--- Start Given information ---
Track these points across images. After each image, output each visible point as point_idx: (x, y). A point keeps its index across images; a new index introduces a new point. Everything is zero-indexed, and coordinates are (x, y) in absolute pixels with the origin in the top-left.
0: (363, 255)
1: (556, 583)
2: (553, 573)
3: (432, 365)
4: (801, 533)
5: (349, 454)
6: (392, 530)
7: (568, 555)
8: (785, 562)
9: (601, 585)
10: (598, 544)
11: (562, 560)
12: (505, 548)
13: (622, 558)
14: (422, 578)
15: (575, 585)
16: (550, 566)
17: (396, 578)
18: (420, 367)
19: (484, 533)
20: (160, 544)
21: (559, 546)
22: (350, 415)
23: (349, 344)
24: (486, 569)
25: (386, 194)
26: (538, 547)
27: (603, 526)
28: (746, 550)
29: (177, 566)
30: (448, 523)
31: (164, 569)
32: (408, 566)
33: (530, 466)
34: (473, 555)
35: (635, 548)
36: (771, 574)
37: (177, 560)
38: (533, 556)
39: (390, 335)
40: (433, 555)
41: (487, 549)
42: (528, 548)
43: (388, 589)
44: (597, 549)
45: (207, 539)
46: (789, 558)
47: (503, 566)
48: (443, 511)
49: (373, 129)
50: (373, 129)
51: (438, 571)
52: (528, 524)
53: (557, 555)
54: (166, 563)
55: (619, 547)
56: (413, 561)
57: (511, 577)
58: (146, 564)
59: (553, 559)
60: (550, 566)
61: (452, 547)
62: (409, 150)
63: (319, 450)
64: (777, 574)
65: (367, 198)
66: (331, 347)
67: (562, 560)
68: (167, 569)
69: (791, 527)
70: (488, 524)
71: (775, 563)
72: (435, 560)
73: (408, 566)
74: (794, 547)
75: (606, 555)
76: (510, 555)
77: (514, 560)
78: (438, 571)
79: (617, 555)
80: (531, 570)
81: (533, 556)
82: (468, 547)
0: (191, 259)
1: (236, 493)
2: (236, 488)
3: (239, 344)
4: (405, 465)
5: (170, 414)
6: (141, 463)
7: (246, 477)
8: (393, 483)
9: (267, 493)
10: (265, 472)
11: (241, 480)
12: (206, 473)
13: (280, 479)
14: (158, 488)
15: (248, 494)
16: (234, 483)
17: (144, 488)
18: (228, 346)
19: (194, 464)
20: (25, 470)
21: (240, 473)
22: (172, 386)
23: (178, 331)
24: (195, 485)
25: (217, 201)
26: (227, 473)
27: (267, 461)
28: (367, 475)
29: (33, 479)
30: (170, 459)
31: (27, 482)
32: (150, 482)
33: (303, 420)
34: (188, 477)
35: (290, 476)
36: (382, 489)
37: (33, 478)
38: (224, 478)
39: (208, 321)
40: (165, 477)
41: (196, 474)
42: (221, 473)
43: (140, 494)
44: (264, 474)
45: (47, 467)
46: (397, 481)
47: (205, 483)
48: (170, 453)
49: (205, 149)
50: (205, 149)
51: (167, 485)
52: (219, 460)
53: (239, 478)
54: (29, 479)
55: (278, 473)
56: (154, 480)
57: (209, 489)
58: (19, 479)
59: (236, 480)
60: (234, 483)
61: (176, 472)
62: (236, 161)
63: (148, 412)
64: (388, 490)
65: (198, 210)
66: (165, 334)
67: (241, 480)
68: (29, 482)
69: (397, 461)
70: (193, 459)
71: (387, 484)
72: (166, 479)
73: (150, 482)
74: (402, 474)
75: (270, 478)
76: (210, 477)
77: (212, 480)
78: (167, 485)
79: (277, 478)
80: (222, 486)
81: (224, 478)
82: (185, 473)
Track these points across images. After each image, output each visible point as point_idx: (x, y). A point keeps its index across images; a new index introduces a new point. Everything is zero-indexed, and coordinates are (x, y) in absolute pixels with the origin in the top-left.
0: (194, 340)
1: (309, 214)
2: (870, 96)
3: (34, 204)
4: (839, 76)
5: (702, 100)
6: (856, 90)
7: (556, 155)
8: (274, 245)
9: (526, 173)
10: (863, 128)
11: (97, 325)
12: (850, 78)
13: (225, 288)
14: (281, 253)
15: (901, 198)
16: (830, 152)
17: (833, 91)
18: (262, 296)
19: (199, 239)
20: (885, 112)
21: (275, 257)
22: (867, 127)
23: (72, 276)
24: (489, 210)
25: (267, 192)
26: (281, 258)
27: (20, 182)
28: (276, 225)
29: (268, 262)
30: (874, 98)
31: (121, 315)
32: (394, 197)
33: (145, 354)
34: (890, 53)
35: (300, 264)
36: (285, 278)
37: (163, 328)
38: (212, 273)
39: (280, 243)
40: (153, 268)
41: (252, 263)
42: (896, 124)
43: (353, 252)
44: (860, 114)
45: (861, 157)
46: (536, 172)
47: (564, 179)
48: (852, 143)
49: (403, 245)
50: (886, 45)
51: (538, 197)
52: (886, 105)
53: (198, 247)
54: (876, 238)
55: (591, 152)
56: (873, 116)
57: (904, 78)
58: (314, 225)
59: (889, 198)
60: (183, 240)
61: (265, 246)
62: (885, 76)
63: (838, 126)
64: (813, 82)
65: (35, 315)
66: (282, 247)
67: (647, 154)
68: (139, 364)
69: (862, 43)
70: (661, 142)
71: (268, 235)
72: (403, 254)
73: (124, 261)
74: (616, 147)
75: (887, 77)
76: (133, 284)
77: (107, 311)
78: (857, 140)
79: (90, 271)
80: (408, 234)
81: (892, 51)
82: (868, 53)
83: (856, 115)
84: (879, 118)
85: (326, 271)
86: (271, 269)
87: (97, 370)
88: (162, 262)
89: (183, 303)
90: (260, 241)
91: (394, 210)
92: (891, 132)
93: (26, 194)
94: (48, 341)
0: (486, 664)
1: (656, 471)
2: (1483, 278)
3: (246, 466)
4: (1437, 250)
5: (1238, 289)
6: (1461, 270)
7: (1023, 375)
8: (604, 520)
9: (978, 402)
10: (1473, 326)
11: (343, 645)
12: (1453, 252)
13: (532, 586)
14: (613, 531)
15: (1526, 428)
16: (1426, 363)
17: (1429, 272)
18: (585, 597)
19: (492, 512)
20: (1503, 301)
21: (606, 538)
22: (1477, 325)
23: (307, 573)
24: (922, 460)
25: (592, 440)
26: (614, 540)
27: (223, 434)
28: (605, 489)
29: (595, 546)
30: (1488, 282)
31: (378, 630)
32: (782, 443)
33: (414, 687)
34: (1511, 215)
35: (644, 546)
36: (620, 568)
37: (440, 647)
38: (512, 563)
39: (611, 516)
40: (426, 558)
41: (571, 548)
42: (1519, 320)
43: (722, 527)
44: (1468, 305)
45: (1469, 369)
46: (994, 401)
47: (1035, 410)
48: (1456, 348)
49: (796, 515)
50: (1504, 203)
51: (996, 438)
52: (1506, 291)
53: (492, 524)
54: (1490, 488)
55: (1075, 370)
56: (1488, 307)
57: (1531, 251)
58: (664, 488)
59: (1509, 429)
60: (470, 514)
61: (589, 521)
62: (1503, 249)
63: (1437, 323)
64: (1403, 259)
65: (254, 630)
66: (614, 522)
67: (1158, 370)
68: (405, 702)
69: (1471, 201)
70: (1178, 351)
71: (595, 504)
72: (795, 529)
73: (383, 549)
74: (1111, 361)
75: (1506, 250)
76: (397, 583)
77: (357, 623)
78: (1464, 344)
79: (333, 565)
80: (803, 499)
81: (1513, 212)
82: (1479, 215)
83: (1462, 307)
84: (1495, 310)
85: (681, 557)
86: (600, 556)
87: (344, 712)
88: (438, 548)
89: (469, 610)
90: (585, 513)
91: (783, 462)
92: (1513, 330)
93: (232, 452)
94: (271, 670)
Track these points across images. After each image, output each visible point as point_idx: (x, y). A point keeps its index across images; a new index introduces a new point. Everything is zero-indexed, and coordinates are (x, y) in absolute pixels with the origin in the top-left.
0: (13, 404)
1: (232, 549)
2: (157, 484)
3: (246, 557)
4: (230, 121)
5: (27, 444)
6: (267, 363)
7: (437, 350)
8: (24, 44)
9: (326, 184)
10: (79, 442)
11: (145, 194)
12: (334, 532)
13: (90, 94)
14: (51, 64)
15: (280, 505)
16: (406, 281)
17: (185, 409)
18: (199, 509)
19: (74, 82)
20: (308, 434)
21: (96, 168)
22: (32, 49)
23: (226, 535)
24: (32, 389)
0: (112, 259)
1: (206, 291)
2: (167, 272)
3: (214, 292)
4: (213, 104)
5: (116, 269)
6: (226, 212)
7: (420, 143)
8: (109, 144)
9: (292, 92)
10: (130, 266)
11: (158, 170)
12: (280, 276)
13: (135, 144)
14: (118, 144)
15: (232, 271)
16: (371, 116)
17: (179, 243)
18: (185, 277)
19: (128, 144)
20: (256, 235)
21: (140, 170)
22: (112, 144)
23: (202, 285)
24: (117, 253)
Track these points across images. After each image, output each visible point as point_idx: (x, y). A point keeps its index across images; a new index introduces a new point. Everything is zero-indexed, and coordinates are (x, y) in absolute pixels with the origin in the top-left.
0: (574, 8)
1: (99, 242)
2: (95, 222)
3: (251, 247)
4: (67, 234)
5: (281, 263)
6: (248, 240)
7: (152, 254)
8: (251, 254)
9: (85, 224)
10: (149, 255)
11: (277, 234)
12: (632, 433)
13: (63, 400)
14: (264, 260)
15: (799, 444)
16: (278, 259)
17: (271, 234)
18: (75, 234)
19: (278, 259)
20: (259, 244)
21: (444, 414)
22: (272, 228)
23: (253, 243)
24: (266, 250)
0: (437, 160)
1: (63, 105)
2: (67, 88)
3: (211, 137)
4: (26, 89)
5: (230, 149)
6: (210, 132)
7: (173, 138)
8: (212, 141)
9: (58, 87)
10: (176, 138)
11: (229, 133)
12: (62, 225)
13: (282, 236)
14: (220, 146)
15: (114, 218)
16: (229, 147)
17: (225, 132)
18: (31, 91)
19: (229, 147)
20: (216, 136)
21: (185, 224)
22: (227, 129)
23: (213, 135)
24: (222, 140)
--- End Given information ---
# What this task involves
Copy the material word for word, from its first line through the line containing "74: (794, 547)", with both of those lines included.

# Written reply
Track these points across images. After each image, output each visible point as point_idx: (x, y). A point keeps its index across images; a new index introduces a new point. Everything is zero-indexed, and coordinates are (x, y) in absolute pixels with the origin in the top-left.
0: (363, 255)
1: (556, 583)
2: (553, 573)
3: (432, 365)
4: (801, 533)
5: (349, 454)
6: (392, 530)
7: (568, 555)
8: (785, 562)
9: (601, 585)
10: (598, 544)
11: (562, 560)
12: (505, 548)
13: (622, 558)
14: (422, 578)
15: (575, 585)
16: (550, 566)
17: (396, 578)
18: (420, 367)
19: (484, 533)
20: (160, 544)
21: (559, 546)
22: (350, 415)
23: (349, 344)
24: (486, 569)
25: (386, 194)
26: (538, 547)
27: (603, 526)
28: (746, 550)
29: (177, 566)
30: (448, 523)
31: (164, 569)
32: (408, 566)
33: (530, 466)
34: (473, 555)
35: (635, 548)
36: (771, 574)
37: (177, 560)
38: (533, 556)
39: (390, 335)
40: (433, 555)
41: (487, 549)
42: (528, 548)
43: (388, 589)
44: (597, 549)
45: (207, 539)
46: (789, 558)
47: (503, 566)
48: (443, 511)
49: (373, 129)
50: (373, 129)
51: (438, 571)
52: (528, 524)
53: (557, 555)
54: (166, 563)
55: (619, 547)
56: (413, 561)
57: (511, 577)
58: (146, 564)
59: (553, 559)
60: (550, 566)
61: (452, 547)
62: (409, 150)
63: (319, 450)
64: (777, 574)
65: (367, 198)
66: (331, 347)
67: (562, 560)
68: (167, 569)
69: (791, 527)
70: (488, 524)
71: (775, 563)
72: (435, 560)
73: (408, 566)
74: (794, 547)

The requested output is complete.